Data provided START

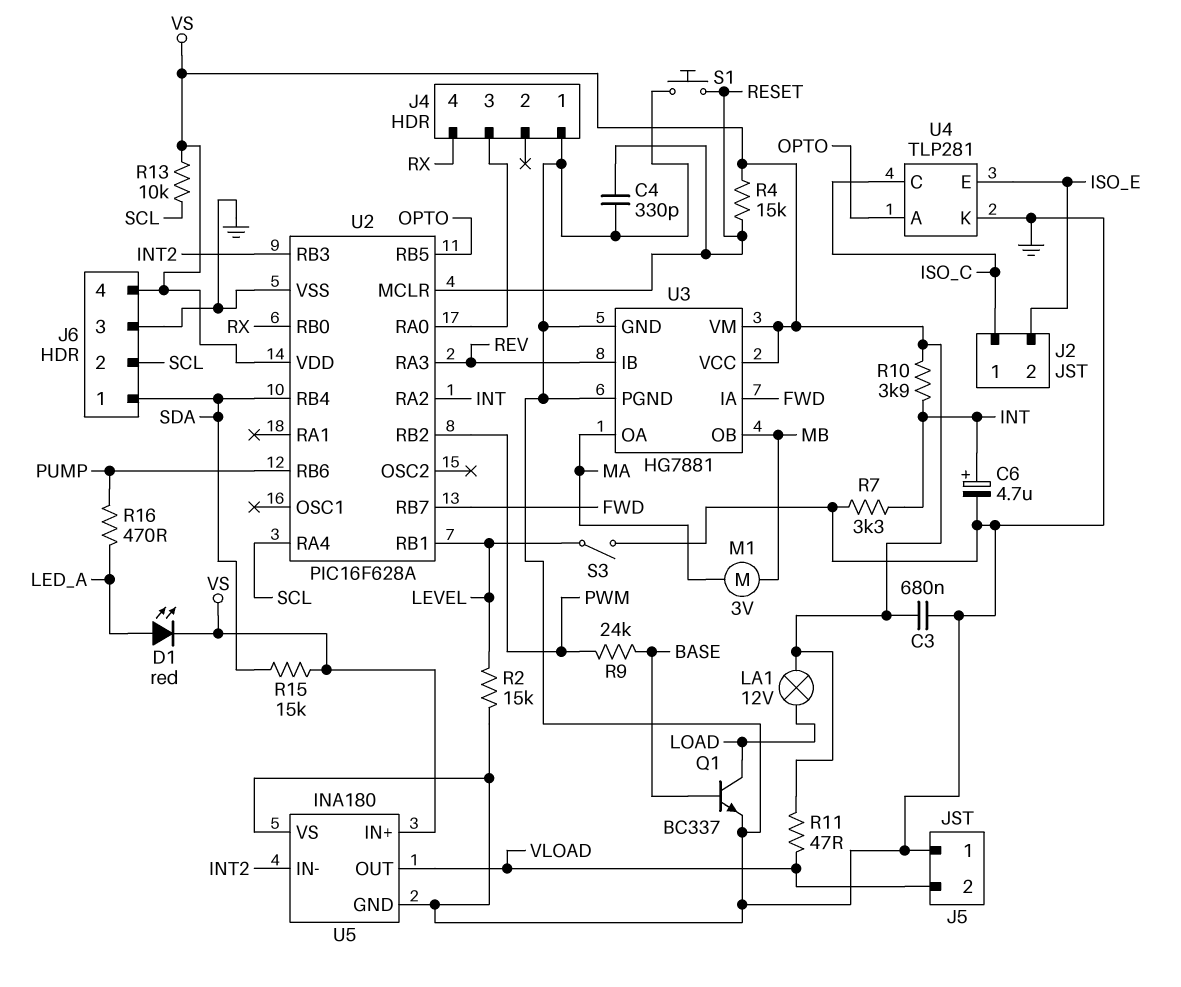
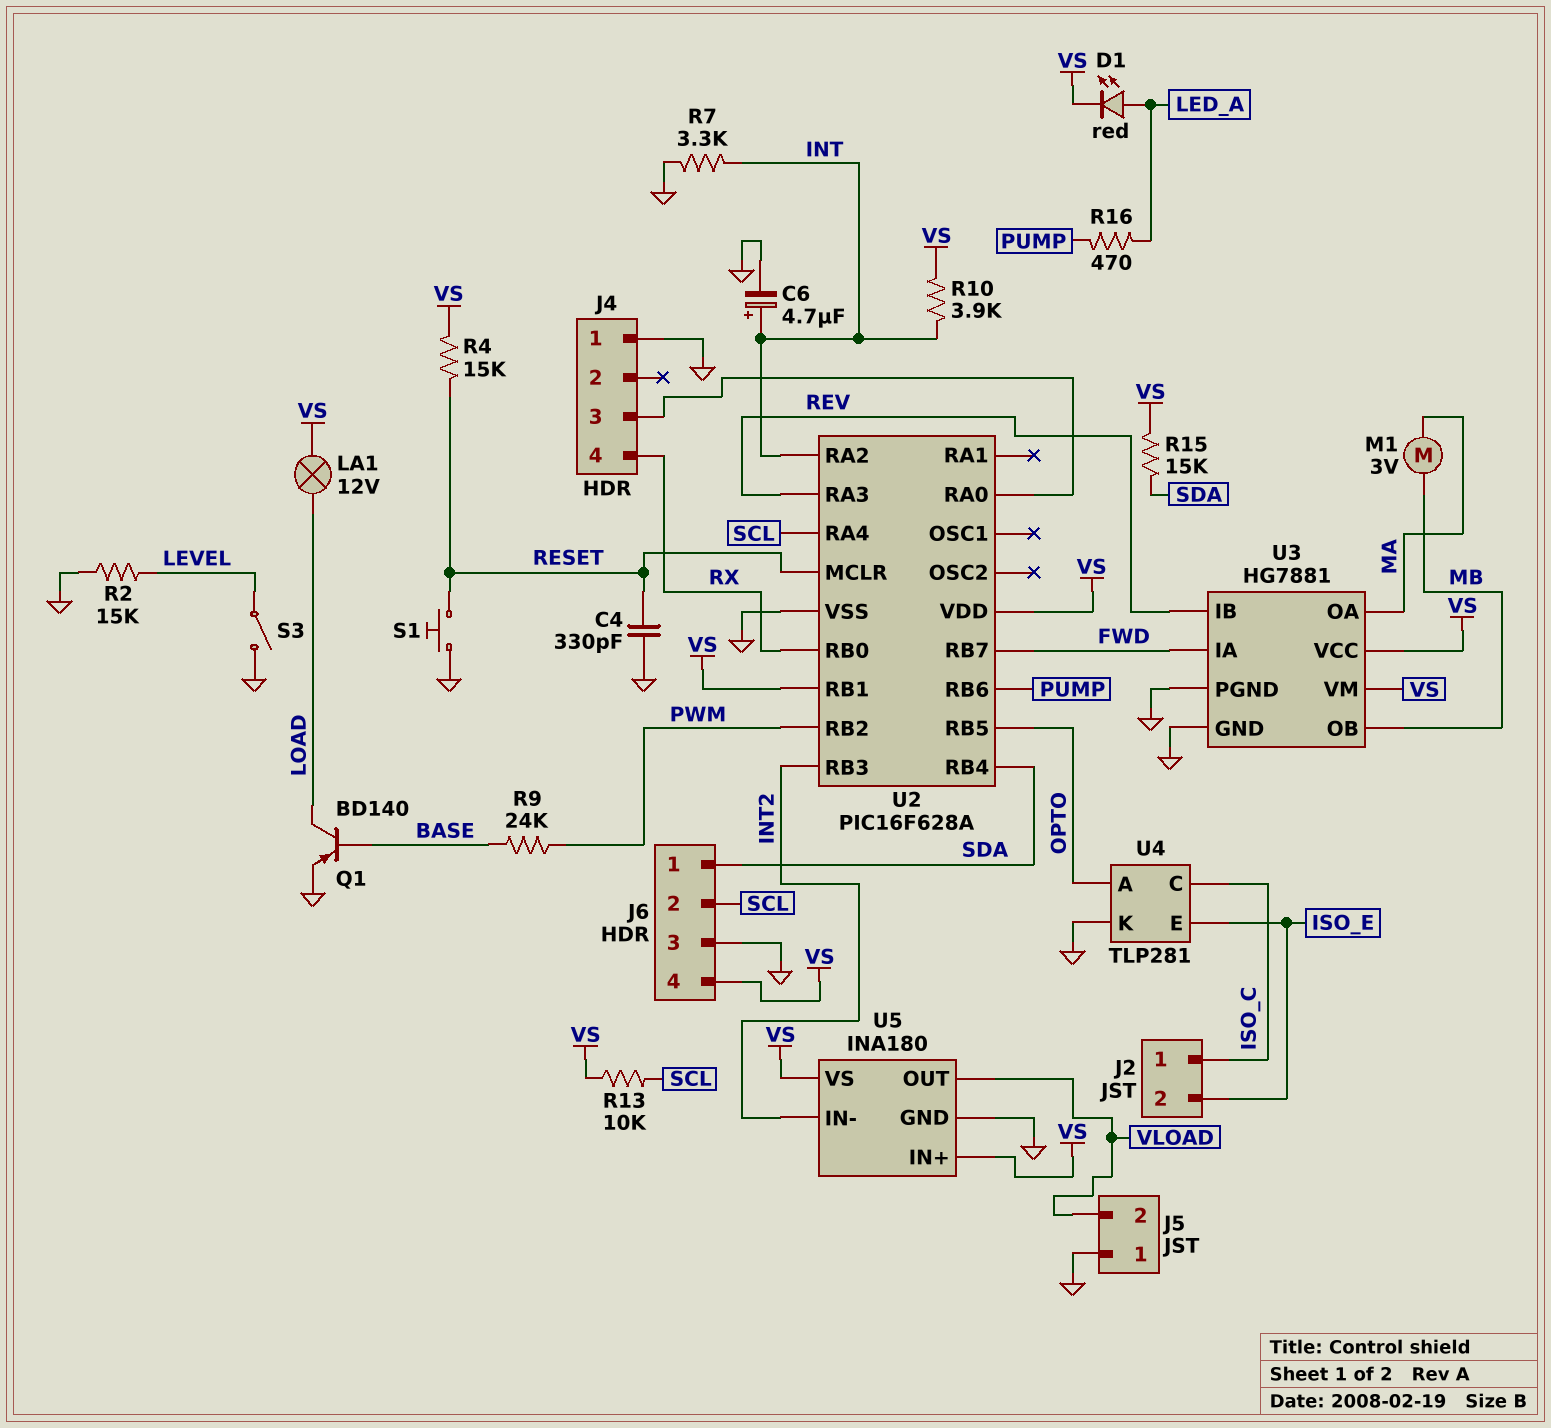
C3: 680nF (GND, VS) -> none
Q1: NPN BC337 (B BASE, C LOAD, E GND) -> PNP BD140 (B BASE, C LOAD, E GND)
R11: 47 (VLOAD, VS) -> none
U2 pin RB1: LEVEL -> VS
U5 pin VS: GND -> VS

Data provided END

• What is required: Without the pictures, restate all of the entries word for word.

• Expected output:
C3: 680nF (GND, VS) -> none
Q1: NPN BC337 (B BASE, C LOAD, E GND) -> PNP BD140 (B BASE, C LOAD, E GND)
R11: 47 (VLOAD, VS) -> none
U2 pin RB1: LEVEL -> VS
U5 pin VS: GND -> VS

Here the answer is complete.